[MATERIAL SHOWN — start]

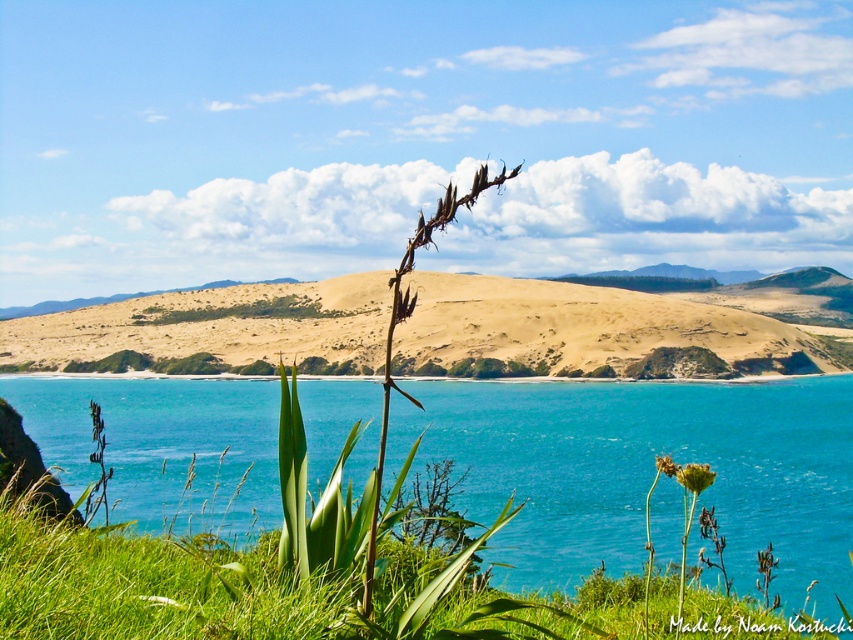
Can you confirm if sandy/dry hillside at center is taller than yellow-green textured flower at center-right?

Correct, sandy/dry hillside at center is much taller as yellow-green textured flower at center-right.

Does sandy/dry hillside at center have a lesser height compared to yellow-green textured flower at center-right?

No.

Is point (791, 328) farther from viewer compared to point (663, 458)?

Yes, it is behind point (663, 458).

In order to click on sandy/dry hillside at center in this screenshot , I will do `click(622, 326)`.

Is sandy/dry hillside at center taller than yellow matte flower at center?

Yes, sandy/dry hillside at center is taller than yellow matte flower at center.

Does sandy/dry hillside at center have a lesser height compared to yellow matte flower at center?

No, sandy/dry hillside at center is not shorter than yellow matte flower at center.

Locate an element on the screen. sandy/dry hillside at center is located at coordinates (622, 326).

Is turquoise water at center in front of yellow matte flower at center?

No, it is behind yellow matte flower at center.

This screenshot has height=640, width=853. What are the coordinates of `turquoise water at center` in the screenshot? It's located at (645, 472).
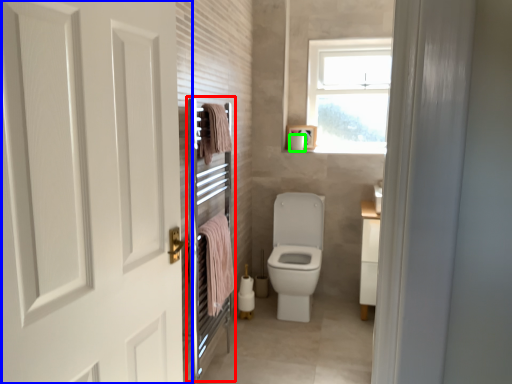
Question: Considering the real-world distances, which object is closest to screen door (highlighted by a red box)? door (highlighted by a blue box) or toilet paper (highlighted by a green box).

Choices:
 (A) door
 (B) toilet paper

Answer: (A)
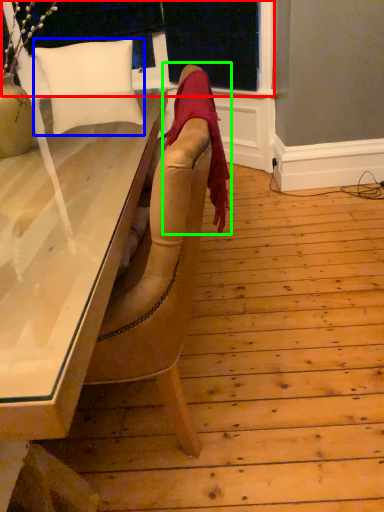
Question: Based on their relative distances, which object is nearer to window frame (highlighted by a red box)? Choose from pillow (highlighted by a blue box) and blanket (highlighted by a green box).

[MATERIAL SHOWN — finish]

• TASK STATEMENT:
Output all of the material above word for word, with the pictures omitted.

• WRITTEN SOLUTION:
Can you confirm if sandy/dry hillside at center is taller than yellow-green textured flower at center-right?

Correct, sandy/dry hillside at center is much taller as yellow-green textured flower at center-right.

Does sandy/dry hillside at center have a lesser height compared to yellow-green textured flower at center-right?

No.

Is point (791, 328) farther from viewer compared to point (663, 458)?

Yes, it is behind point (663, 458).

In order to click on sandy/dry hillside at center in this screenshot , I will do `click(622, 326)`.

Is sandy/dry hillside at center taller than yellow matte flower at center?

Yes, sandy/dry hillside at center is taller than yellow matte flower at center.

Does sandy/dry hillside at center have a lesser height compared to yellow matte flower at center?

No, sandy/dry hillside at center is not shorter than yellow matte flower at center.

Locate an element on the screen. sandy/dry hillside at center is located at coordinates (622, 326).

Is turquoise water at center in front of yellow matte flower at center?

No, it is behind yellow matte flower at center.

This screenshot has height=640, width=853. What are the coordinates of `turquoise water at center` in the screenshot? It's located at (645, 472).
Question: Considering the real-world distances, which object is closest to screen door (highlighted by a red box)? door (highlighted by a blue box) or toilet paper (highlighted by a green box).

Choices:
 (A) door
 (B) toilet paper

Answer: (A)
Question: Based on their relative distances, which object is nearer to window frame (highlighted by a red box)? Choose from pillow (highlighted by a blue box) and blanket (highlighted by a green box).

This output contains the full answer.